What you are asked to do: In the entries below, find the line with "camera: 15 degrees left, 20 degrees up" and the line with "none -> black duck [236,347,292,384]". Return those two lines and all lines between them, exactly.
Top of Records provided
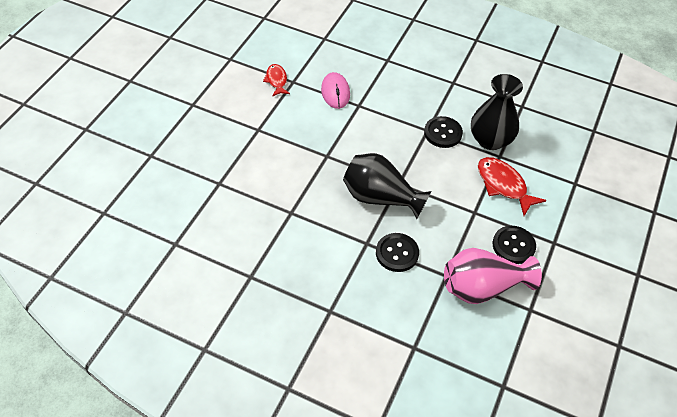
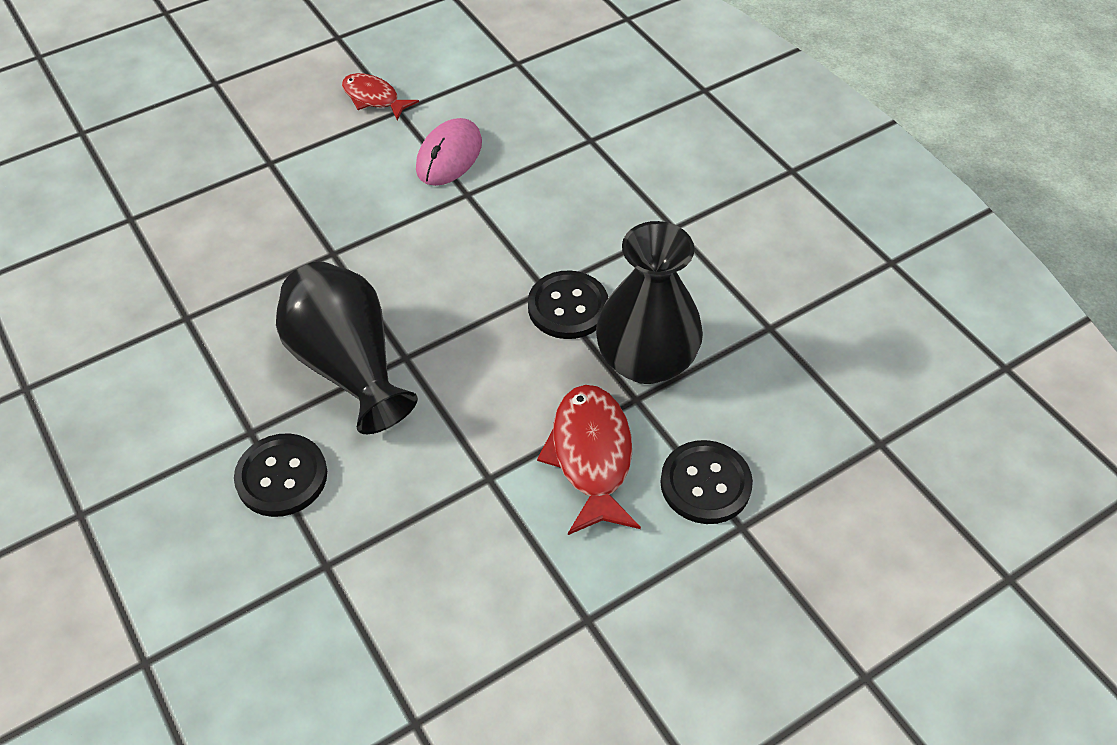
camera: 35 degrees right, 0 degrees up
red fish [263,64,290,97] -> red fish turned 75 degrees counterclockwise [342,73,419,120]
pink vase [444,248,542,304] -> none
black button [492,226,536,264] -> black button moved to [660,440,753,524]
Bottom of Records provided
Top of Records provided
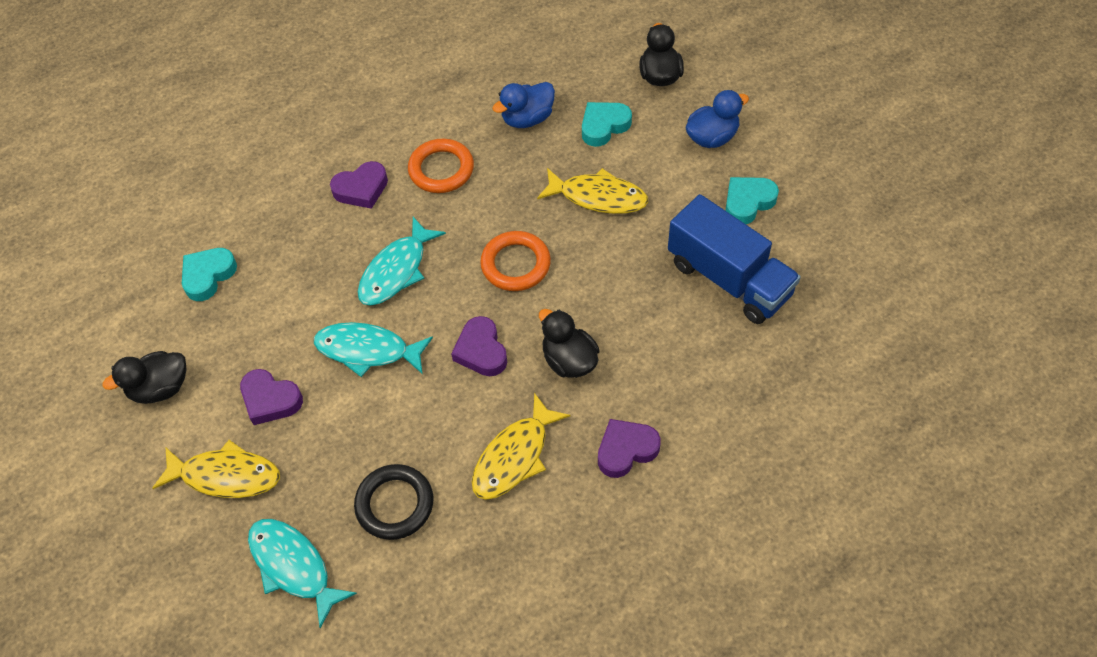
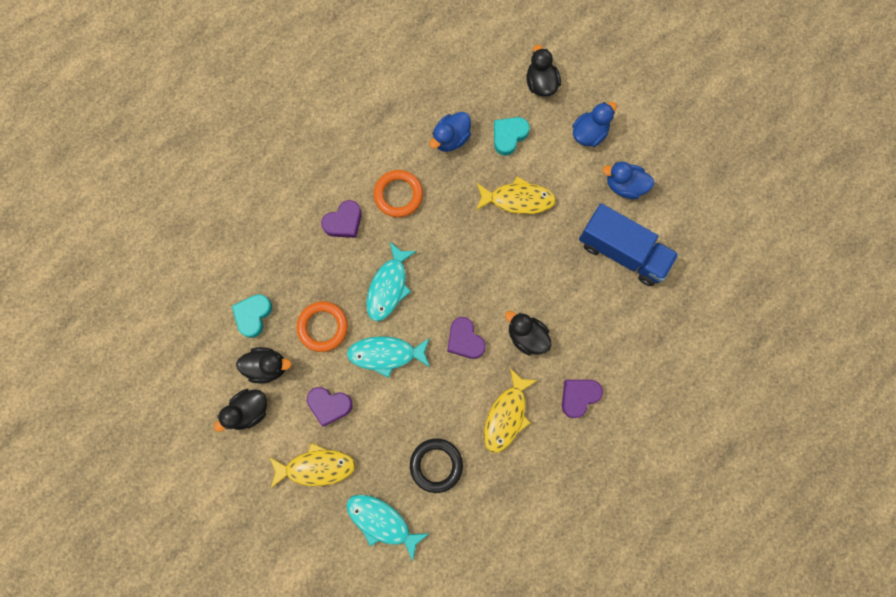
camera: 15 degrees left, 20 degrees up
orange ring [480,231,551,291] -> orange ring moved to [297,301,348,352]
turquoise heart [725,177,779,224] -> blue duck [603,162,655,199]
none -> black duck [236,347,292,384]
Bottom of Records provided
Task response:
camera: 15 degrees left, 20 degrees up
orange ring [480,231,551,291] -> orange ring moved to [297,301,348,352]
turquoise heart [725,177,779,224] -> blue duck [603,162,655,199]
none -> black duck [236,347,292,384]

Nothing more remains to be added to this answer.